Data extract Block Start

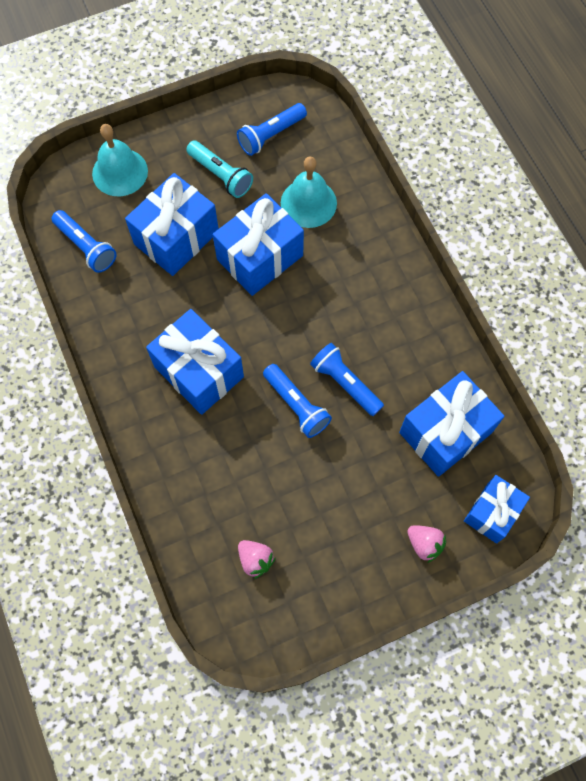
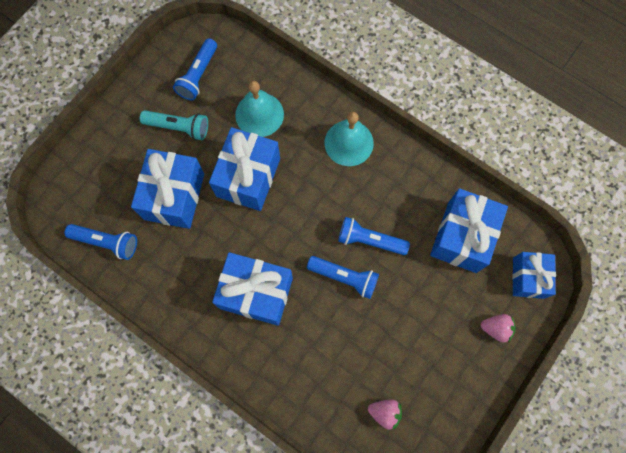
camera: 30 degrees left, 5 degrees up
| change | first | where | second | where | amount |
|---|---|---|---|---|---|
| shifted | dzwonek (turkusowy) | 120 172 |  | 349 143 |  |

Data extract Block End

→ **Exercise aim**
Repeat the listing above exactly, omitting the pictures it contains.

→ **Exercise solution**
camera: 30 degrees left, 5 degrees up
| change | first | where | second | where | amount |
|---|---|---|---|---|---|
| shifted | dzwonek (turkusowy) | 120 172 |  | 349 143 |  |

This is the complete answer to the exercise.